Top of Records for this task

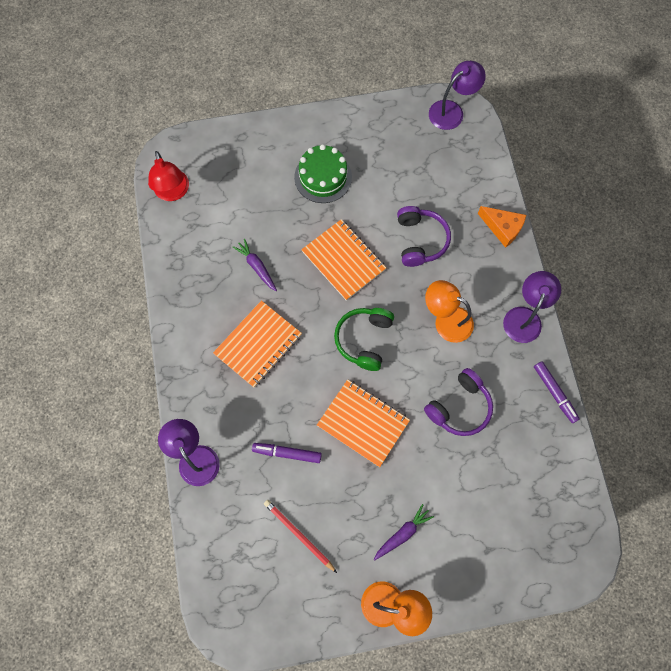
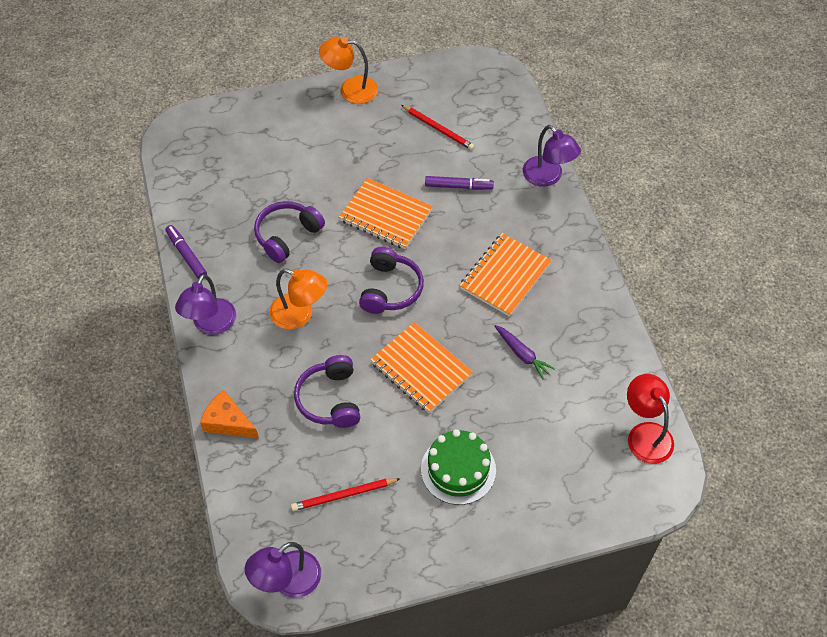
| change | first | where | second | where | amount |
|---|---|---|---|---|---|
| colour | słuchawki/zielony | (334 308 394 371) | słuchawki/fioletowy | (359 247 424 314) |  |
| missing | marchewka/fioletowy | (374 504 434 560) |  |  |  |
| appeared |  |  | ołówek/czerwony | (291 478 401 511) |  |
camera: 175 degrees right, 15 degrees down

Bottom of Records for this task
Top of Records for this task

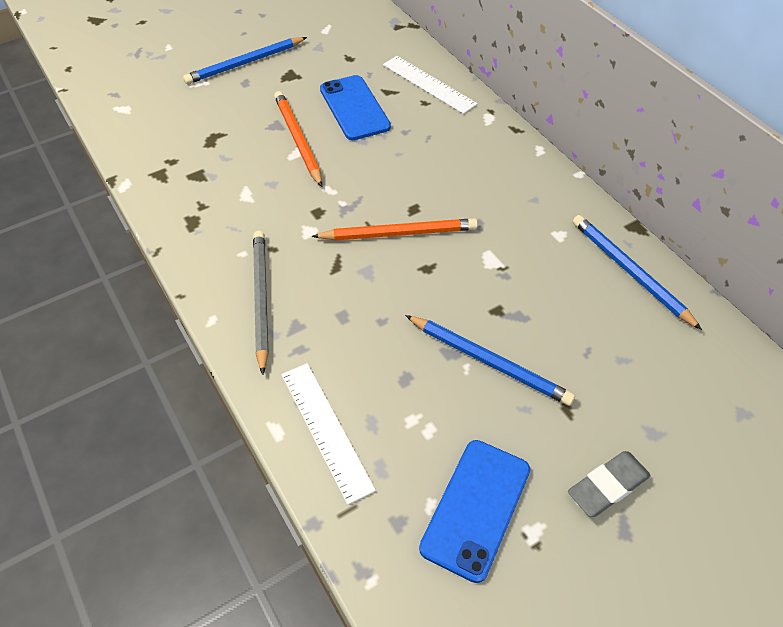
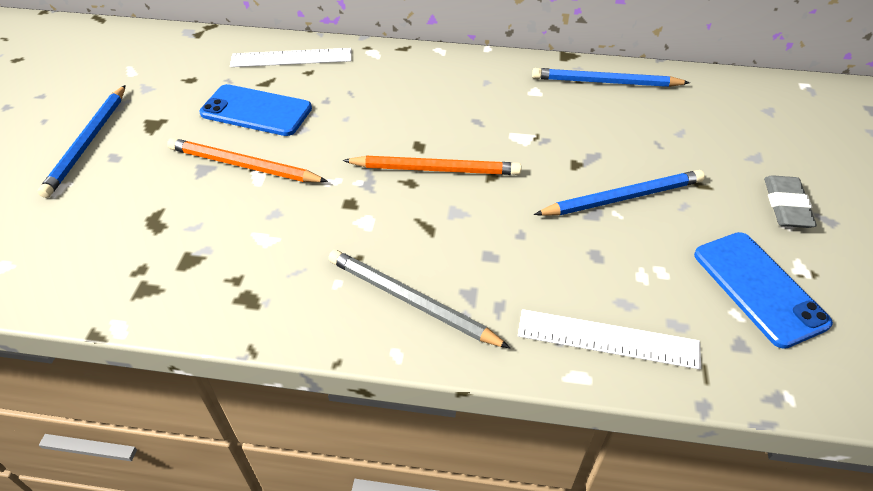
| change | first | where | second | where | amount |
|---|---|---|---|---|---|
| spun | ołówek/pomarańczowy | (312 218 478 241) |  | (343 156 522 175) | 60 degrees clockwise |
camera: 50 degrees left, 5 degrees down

Bottom of Records for this task
Top of Records for this task

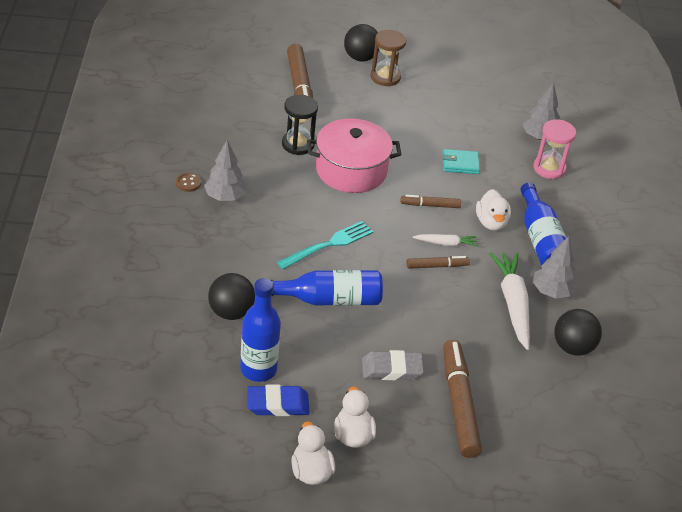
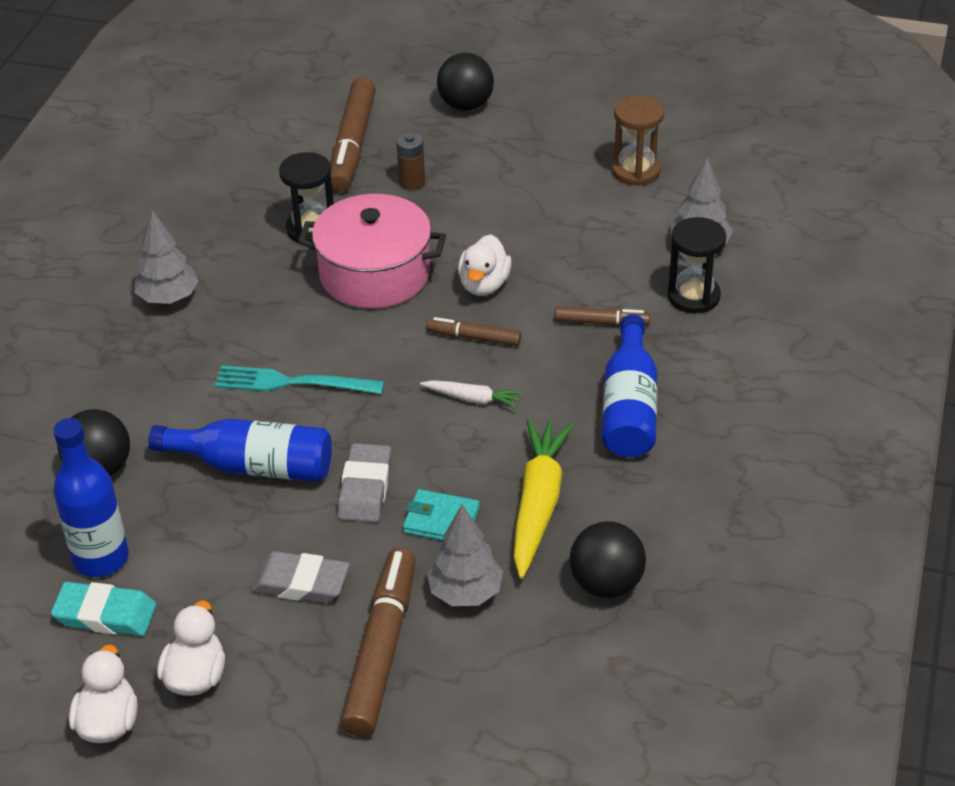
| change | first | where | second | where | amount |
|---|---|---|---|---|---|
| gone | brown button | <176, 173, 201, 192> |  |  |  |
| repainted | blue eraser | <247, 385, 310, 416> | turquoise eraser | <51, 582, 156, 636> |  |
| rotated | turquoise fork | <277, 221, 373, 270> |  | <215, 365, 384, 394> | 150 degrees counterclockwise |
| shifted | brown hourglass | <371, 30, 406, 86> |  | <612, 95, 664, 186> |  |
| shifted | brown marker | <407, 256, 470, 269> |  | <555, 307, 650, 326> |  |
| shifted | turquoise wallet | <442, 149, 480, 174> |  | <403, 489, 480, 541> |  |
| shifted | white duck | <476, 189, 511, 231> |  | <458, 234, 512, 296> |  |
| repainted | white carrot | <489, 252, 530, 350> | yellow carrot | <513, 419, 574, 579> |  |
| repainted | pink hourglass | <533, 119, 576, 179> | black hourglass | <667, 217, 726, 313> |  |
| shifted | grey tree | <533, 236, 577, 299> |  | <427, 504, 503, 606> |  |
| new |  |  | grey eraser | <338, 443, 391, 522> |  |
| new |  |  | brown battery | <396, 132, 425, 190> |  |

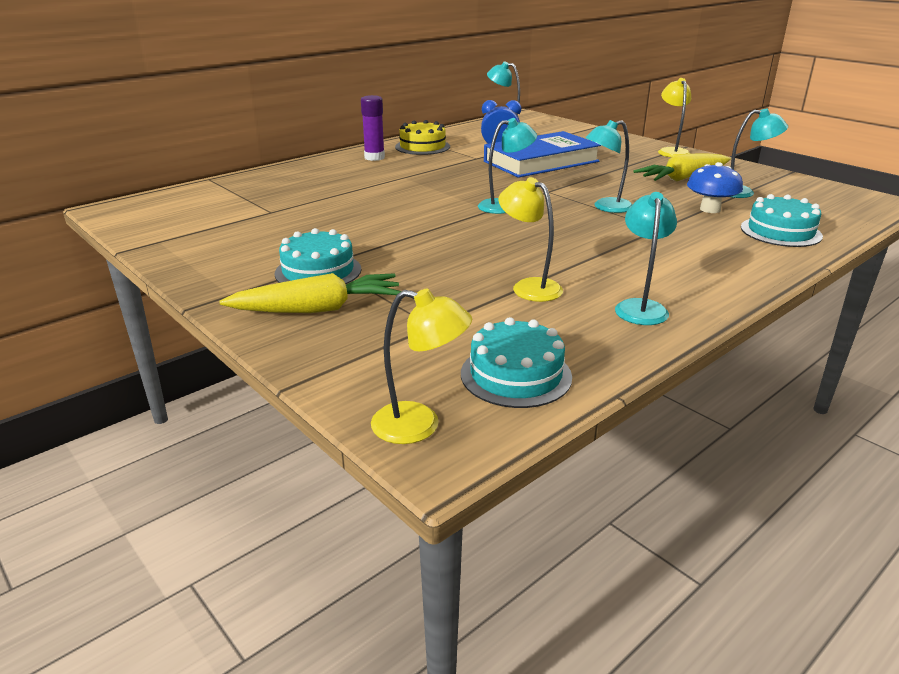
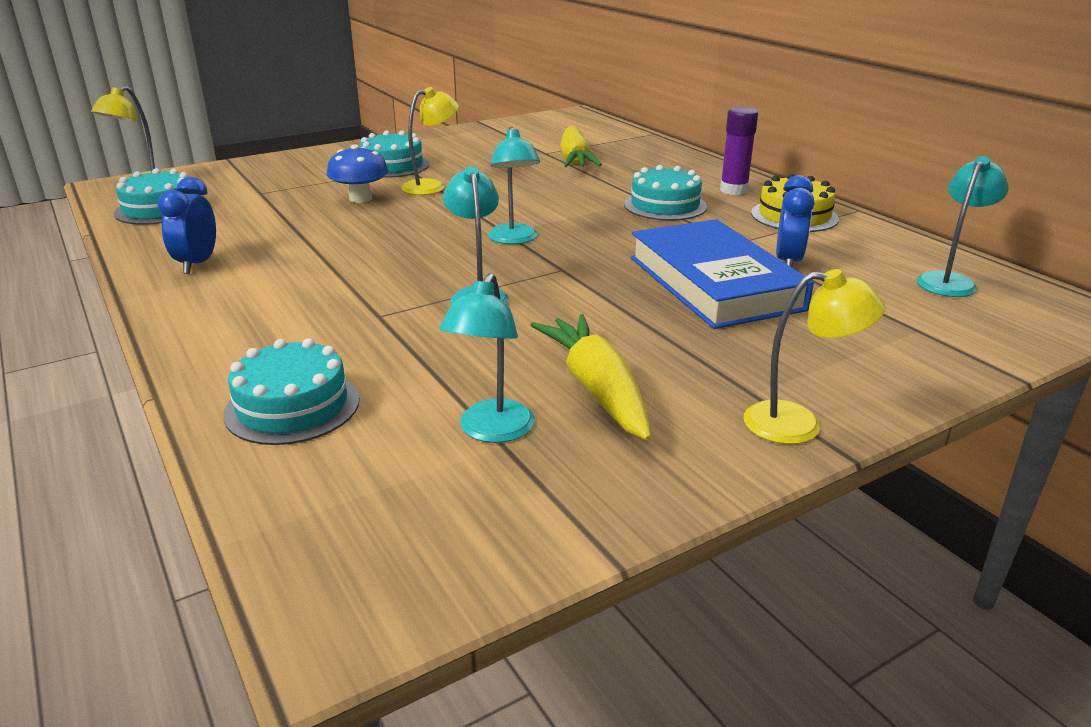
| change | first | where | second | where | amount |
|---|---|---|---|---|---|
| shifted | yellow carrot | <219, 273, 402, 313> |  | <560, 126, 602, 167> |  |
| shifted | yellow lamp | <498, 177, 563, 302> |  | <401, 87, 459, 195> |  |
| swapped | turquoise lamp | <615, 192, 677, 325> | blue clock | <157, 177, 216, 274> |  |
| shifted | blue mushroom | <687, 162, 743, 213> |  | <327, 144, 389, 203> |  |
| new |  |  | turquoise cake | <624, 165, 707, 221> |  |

Bottom of Records for this task

Exercise instructions » Search the records for the word "repainted". Copy each line where it appears.

Exercise answer »
| repainted | blue eraser | <247, 385, 310, 416> | turquoise eraser | <51, 582, 156, 636> |  |
| repainted | white carrot | <489, 252, 530, 350> | yellow carrot | <513, 419, 574, 579> |  |
| repainted | pink hourglass | <533, 119, 576, 179> | black hourglass | <667, 217, 726, 313> |  |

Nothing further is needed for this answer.